▸ **Instruction**:
Retype every line of the records below without any alteration, and leave the pictures out of your answer.

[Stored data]
------------------------
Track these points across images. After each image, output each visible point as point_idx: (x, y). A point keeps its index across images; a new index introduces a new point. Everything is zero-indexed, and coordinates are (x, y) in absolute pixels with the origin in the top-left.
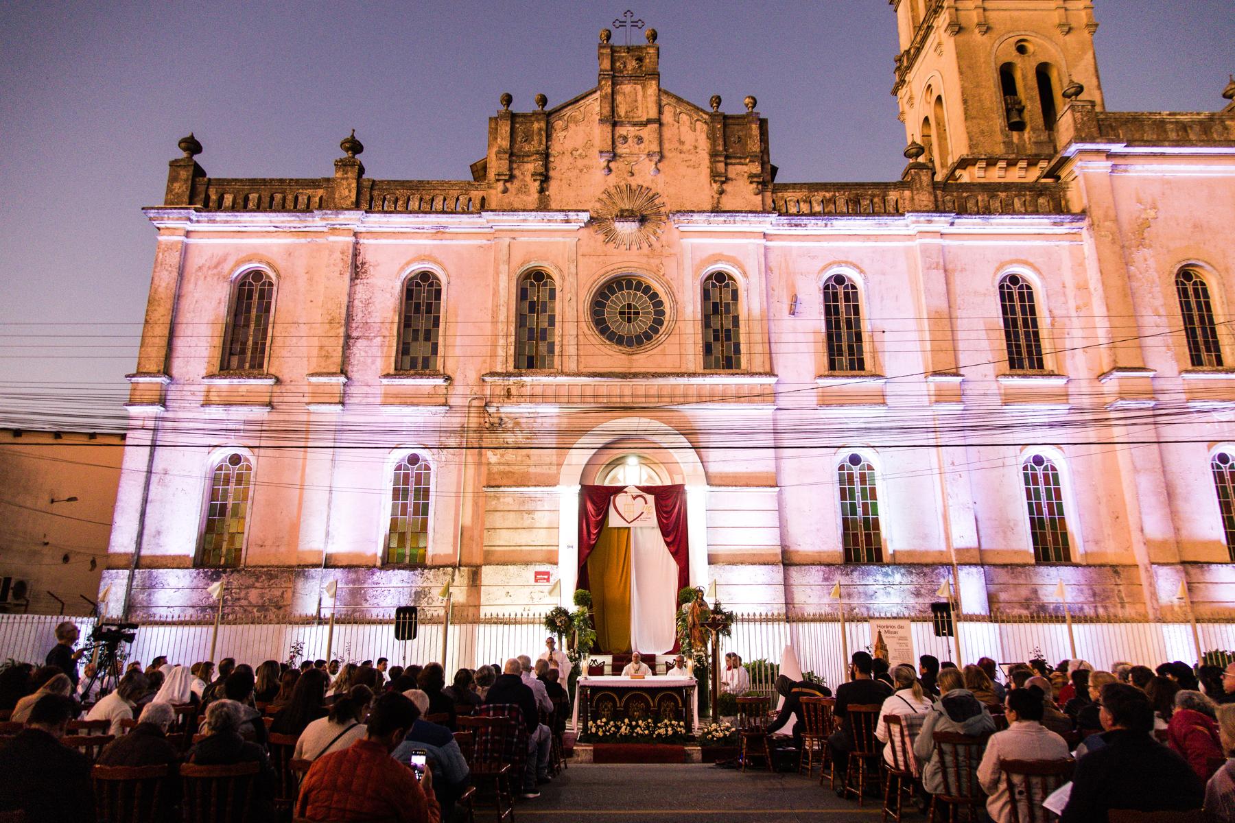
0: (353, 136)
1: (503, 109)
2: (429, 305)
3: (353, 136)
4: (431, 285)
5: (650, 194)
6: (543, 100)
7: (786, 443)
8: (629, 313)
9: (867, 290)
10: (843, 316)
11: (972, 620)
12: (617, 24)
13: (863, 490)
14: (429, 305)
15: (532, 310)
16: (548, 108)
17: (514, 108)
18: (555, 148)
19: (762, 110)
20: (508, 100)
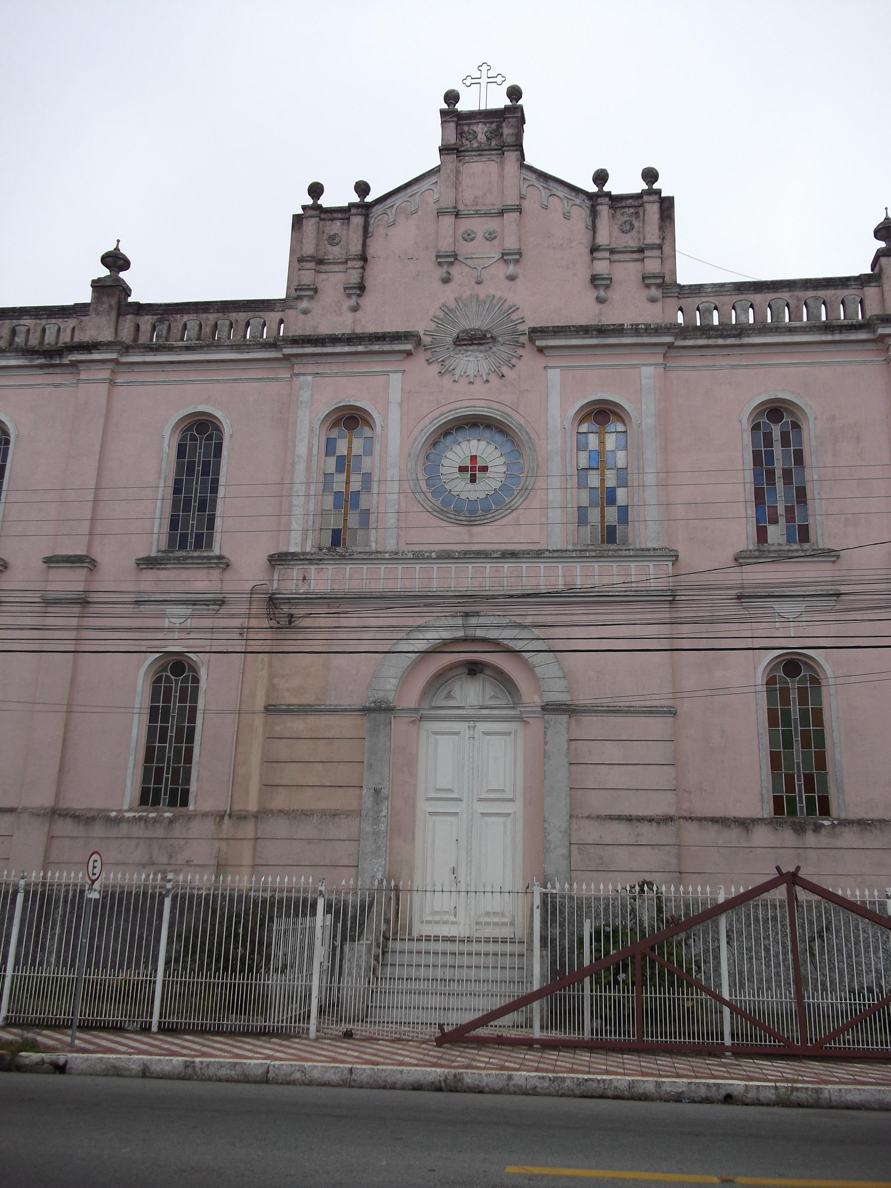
------------------------
▸ **Task answer**:
Track these points across images. After each image, output each visible point as point_idx: (x, y). A point keeps its index across images; a new index introduces a new point. Everything is zero-indexed, and coordinates are (x, y) in absolute pixels with the origin in the top-left.
0: (353, 136)
1: (503, 109)
2: (429, 305)
3: (353, 136)
4: (431, 285)
5: (650, 194)
6: (543, 100)
7: (786, 443)
8: (629, 313)
9: (867, 290)
10: (843, 316)
11: (972, 620)
12: (617, 24)
13: (863, 490)
14: (429, 305)
15: (532, 310)
16: (548, 108)
17: (514, 108)
18: (555, 148)
19: (762, 110)
20: (508, 100)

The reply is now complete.